[Assignment]
Return all of the entries exactly, but do not include the pictures.
[Data for review — start]
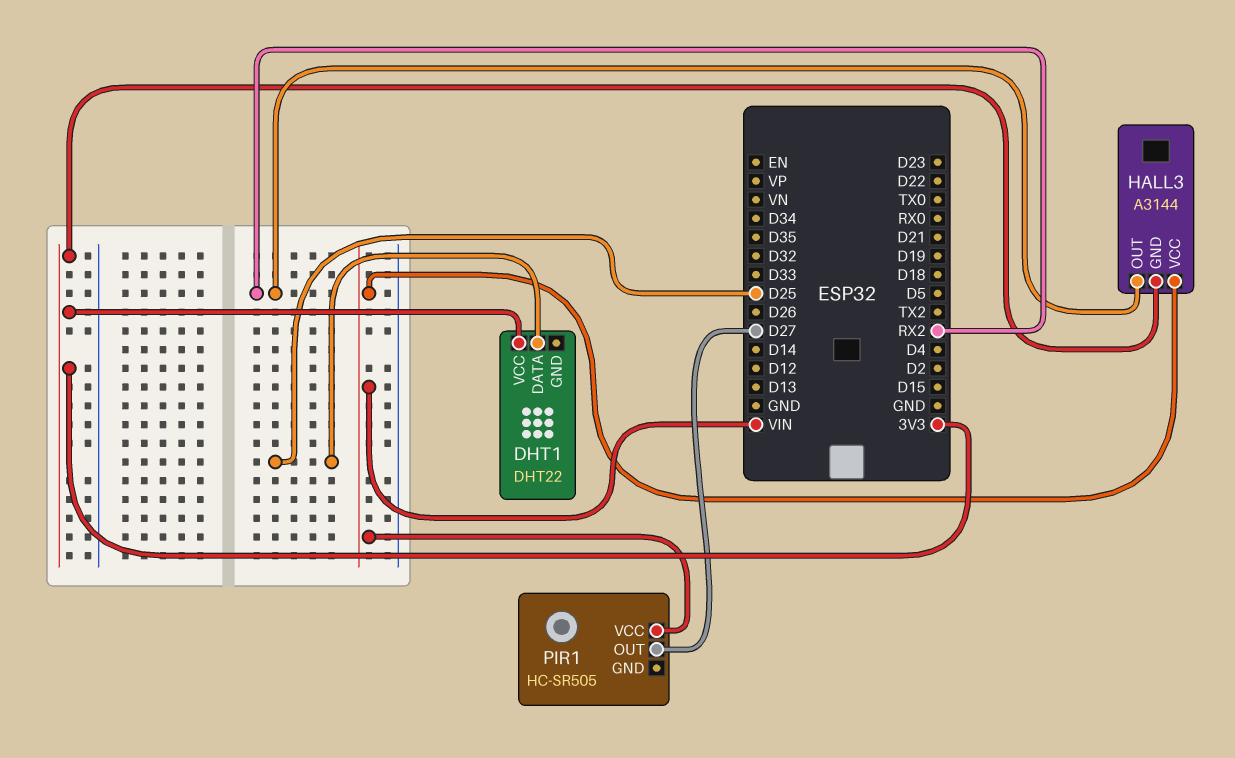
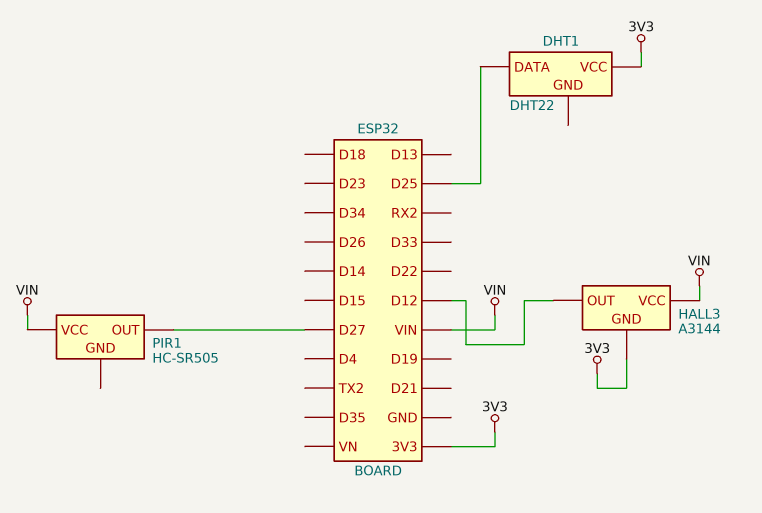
HALL3 pin OUT: RX2 -> D12

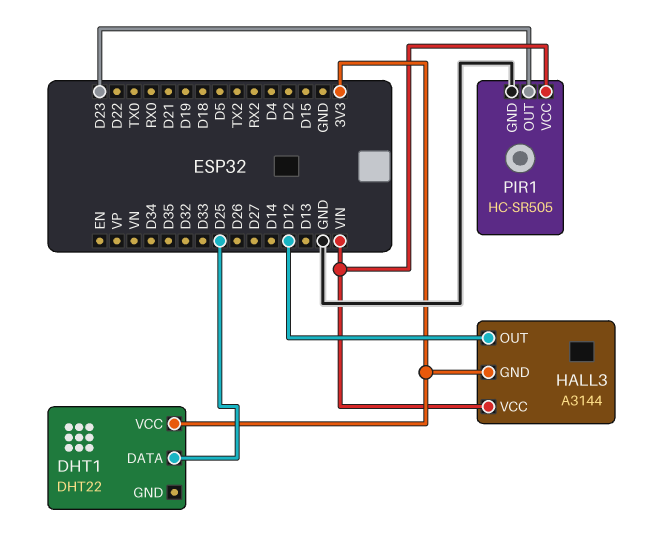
PIR1 pin GND: none -> GND
PIR1 pin OUT: D27 -> D23

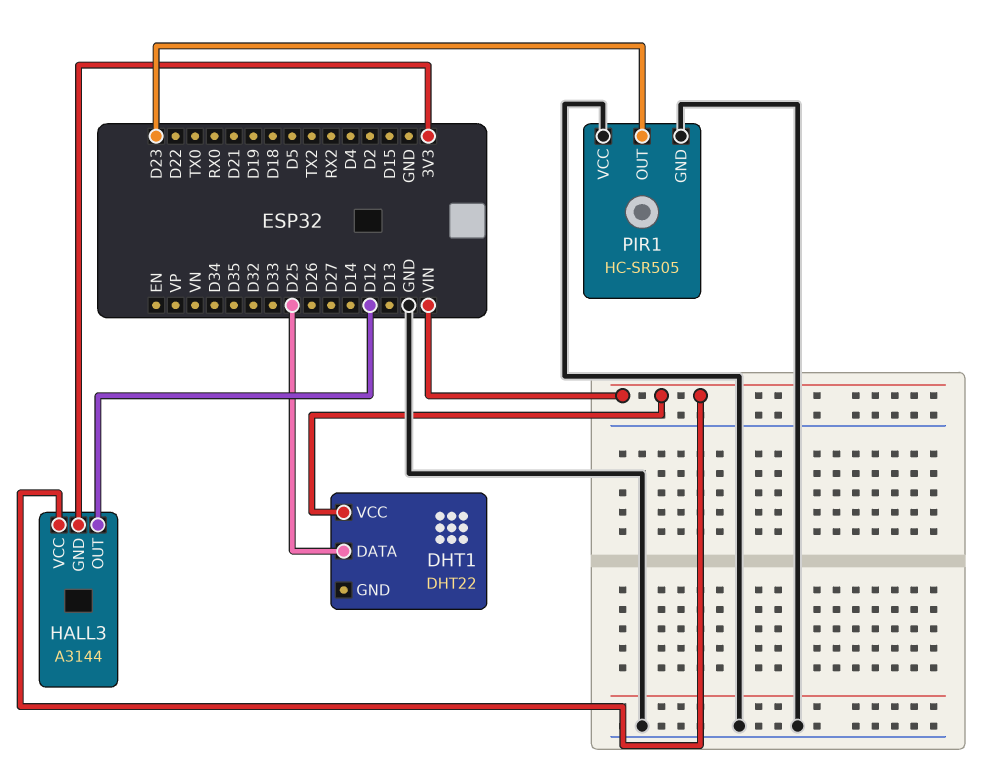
DHT1 pin VCC: 3V3 -> VIN
PIR1 pin VCC: VIN -> GND

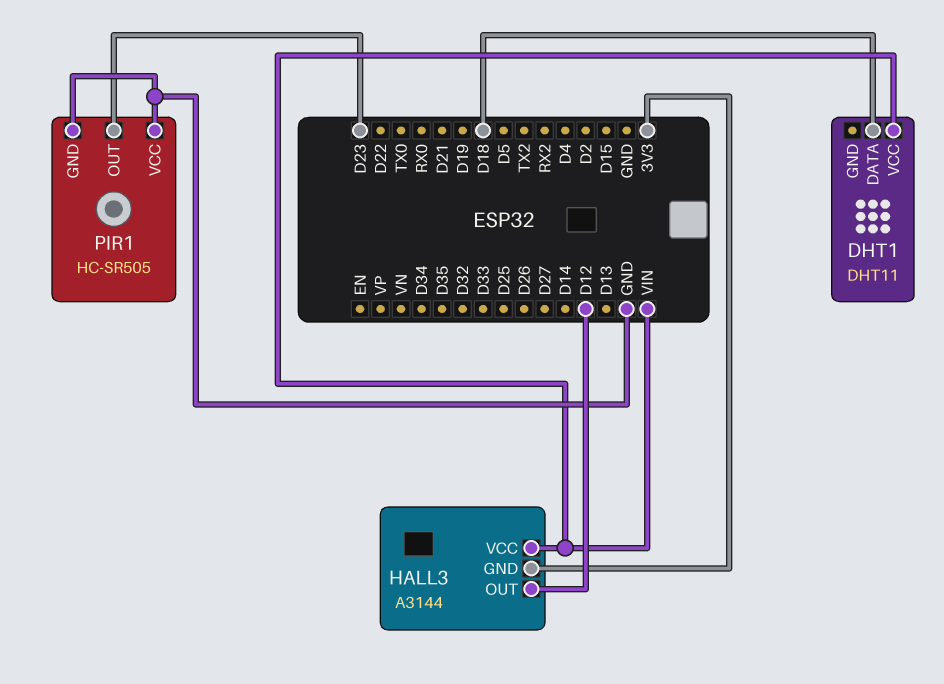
DHT1: DHT22 -> DHT11
DHT1 pin DATA: D25 -> D18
[Data for review — finish]
[Answer area]
HALL3 pin OUT: RX2 -> D12

PIR1 pin GND: none -> GND
PIR1 pin OUT: D27 -> D23

DHT1 pin VCC: 3V3 -> VIN
PIR1 pin VCC: VIN -> GND

DHT1: DHT22 -> DHT11
DHT1 pin DATA: D25 -> D18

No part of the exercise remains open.